Segment Open
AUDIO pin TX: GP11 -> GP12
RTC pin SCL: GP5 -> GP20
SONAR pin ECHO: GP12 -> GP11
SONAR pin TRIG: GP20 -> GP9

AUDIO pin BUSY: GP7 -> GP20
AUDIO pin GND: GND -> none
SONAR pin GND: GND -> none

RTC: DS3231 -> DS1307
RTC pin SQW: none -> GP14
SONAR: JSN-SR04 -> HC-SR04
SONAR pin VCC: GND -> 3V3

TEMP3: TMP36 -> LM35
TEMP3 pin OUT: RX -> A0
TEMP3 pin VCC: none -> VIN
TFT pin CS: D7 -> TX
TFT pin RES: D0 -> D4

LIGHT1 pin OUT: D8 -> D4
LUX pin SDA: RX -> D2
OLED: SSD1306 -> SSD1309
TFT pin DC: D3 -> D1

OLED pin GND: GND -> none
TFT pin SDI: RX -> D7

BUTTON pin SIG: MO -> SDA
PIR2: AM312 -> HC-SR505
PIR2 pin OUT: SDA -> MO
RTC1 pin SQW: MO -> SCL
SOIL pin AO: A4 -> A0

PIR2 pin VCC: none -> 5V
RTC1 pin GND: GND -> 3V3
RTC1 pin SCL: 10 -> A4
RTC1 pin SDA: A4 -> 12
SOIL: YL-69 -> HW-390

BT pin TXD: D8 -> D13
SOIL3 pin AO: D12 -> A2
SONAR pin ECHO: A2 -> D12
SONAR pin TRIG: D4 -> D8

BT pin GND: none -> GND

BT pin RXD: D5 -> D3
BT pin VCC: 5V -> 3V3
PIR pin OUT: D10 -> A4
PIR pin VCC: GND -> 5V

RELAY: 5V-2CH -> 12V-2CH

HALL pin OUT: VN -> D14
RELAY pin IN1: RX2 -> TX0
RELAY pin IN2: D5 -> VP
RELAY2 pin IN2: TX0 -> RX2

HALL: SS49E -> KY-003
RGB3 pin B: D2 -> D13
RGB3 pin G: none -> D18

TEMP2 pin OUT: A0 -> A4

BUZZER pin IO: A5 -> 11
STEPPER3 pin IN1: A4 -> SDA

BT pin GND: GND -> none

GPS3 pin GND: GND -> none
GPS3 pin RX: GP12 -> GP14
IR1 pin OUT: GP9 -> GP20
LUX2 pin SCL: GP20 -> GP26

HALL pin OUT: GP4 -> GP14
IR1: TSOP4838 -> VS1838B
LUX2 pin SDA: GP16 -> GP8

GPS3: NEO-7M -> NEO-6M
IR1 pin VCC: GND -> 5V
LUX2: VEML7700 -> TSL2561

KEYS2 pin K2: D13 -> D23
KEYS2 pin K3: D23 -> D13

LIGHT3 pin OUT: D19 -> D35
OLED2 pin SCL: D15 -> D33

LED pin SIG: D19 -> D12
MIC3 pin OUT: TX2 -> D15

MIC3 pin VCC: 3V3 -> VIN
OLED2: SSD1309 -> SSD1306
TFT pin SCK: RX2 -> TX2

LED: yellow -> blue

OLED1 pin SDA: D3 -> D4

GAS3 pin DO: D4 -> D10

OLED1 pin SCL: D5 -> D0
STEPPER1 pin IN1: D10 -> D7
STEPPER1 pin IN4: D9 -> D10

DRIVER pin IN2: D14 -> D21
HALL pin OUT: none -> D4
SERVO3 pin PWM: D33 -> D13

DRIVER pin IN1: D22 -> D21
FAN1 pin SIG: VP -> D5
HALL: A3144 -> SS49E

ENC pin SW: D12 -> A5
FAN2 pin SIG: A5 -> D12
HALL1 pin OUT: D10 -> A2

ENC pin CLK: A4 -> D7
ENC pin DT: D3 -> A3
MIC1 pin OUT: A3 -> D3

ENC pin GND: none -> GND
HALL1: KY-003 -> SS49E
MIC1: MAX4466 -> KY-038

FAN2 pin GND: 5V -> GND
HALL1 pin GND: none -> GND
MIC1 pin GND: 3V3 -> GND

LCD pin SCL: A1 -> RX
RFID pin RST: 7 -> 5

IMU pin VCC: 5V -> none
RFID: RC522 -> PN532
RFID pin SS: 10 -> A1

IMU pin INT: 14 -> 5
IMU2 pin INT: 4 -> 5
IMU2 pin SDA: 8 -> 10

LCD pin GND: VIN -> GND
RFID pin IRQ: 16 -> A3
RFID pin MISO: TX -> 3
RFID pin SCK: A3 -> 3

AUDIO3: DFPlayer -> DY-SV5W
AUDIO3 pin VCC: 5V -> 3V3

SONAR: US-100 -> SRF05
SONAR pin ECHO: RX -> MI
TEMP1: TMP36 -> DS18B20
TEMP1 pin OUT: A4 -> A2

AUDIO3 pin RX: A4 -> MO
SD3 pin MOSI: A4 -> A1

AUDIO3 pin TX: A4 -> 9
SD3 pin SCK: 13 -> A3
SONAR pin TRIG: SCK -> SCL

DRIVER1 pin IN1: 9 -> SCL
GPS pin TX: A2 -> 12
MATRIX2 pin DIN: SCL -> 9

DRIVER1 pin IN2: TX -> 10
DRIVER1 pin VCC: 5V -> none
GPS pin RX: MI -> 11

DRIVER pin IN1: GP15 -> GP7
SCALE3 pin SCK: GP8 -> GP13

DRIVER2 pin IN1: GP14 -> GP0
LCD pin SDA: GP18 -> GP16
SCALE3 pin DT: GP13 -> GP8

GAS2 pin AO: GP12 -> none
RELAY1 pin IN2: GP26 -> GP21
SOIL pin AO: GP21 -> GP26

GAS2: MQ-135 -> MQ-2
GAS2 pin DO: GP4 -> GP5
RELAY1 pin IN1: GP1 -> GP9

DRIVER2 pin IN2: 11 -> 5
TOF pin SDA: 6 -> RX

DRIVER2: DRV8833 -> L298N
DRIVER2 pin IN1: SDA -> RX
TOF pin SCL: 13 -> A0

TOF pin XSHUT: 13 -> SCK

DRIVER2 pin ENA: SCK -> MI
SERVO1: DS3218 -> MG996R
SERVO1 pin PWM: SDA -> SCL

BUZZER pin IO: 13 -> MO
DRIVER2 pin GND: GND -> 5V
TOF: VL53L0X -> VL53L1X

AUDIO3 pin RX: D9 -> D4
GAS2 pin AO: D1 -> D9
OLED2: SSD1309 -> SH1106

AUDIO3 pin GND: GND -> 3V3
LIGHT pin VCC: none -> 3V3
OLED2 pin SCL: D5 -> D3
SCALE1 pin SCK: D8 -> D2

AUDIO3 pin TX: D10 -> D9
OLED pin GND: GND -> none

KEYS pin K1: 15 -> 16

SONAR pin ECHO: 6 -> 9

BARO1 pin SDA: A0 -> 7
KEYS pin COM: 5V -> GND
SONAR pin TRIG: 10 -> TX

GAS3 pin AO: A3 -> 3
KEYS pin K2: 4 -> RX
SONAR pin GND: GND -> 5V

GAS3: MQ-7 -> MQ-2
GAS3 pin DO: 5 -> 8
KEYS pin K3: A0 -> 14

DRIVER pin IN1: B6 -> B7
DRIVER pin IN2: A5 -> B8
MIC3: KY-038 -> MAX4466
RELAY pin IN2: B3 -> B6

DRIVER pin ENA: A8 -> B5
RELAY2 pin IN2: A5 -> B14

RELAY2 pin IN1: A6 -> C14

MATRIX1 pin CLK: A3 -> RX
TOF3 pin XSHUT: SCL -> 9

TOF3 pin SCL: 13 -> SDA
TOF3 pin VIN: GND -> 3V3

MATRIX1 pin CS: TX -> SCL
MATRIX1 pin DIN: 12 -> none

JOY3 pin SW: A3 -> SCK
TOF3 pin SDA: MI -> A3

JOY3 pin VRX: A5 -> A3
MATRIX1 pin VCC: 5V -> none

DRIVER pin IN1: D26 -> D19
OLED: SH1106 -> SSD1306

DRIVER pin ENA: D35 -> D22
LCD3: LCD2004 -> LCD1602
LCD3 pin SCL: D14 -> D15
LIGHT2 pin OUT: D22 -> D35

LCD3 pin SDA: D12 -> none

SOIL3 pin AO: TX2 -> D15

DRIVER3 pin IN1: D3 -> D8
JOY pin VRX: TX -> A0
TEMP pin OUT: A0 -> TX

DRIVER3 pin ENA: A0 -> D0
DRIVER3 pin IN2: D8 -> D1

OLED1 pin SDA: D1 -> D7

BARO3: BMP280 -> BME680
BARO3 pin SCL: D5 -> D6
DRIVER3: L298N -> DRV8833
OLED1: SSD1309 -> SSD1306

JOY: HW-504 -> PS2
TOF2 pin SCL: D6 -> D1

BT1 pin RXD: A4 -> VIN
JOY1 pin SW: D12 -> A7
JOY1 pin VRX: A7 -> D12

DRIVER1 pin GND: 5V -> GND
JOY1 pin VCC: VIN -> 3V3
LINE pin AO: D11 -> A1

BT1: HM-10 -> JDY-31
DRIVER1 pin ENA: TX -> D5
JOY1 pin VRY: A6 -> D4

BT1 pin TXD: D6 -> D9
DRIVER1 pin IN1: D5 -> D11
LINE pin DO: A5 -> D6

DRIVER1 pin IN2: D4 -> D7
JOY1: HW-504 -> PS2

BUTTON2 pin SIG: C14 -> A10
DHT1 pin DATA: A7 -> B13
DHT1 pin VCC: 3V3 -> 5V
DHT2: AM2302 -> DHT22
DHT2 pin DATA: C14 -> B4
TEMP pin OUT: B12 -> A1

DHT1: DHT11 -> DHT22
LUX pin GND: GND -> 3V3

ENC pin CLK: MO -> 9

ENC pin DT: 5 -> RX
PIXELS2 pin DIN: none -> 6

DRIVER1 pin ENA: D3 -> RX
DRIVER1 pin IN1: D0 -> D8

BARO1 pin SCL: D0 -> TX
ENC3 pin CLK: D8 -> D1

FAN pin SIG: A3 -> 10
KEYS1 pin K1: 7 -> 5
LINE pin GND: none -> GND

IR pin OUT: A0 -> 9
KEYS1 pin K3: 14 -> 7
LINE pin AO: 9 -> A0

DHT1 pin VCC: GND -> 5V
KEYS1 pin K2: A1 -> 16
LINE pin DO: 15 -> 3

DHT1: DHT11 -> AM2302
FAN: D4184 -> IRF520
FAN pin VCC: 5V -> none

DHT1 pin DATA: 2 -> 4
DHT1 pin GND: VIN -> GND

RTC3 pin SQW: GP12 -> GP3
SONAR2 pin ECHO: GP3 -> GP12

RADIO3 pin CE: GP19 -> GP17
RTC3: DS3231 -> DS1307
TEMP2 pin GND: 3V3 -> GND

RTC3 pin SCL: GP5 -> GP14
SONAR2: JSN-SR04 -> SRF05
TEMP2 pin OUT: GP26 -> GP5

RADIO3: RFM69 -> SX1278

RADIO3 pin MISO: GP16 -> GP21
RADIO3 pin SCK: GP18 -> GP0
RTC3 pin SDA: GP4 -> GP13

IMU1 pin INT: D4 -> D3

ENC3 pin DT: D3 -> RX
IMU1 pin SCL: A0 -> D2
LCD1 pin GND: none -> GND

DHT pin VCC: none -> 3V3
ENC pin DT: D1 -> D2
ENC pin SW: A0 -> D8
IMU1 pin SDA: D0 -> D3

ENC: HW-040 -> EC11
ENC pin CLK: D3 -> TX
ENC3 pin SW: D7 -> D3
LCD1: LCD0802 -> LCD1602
Segment Closed
▶ **What needs to be done**
A word-for-word restatement of the lines running from the one with "RADIO3 pin SCK: GP18 -> GP0" to the last line of the records is the whole answer.

▶ **Task answer**
RADIO3 pin SCK: GP18 -> GP0
RTC3 pin SDA: GP4 -> GP13

IMU1 pin INT: D4 -> D3

ENC3 pin DT: D3 -> RX
IMU1 pin SCL: A0 -> D2
LCD1 pin GND: none -> GND

DHT pin VCC: none -> 3V3
ENC pin DT: D1 -> D2
ENC pin SW: A0 -> D8
IMU1 pin SDA: D0 -> D3

ENC: HW-040 -> EC11
ENC pin CLK: D3 -> TX
ENC3 pin SW: D7 -> D3
LCD1: LCD0802 -> LCD1602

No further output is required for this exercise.